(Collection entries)
/---

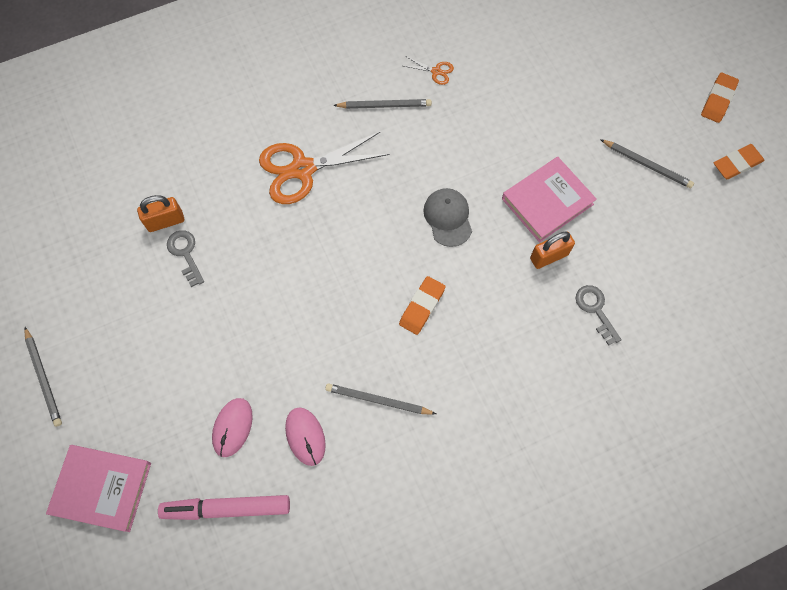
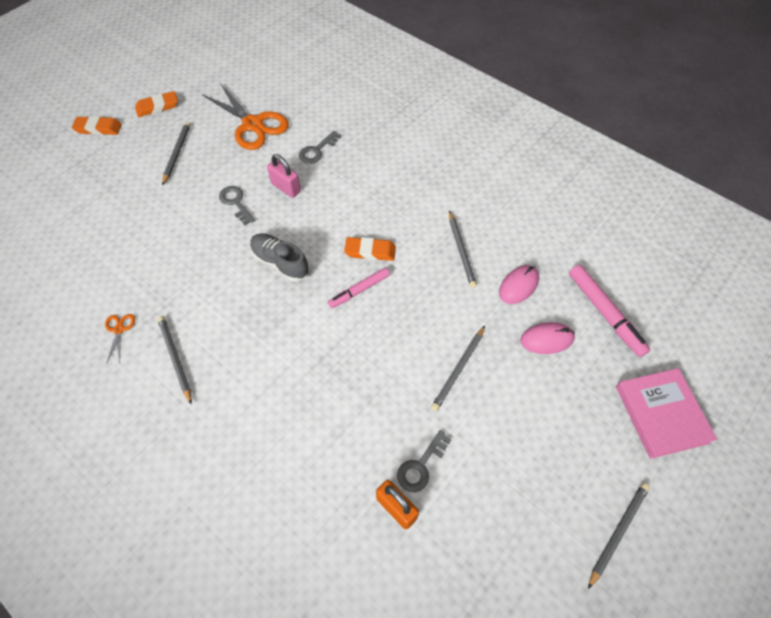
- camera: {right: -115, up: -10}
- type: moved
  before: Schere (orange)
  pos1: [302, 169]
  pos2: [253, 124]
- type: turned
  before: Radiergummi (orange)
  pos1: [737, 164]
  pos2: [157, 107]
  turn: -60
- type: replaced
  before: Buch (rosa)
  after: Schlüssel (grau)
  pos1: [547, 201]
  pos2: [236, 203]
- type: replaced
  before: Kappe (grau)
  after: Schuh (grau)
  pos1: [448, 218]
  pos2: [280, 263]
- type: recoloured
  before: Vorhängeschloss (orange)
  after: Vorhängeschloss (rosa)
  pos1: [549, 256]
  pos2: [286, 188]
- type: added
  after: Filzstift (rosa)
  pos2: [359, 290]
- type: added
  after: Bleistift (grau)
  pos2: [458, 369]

\---

Write out every line of the data that holds the word "rosa".

  before: Buch (rosa)
  after: Vorhängeschloss (rosa)
  after: Filzstift (rosa)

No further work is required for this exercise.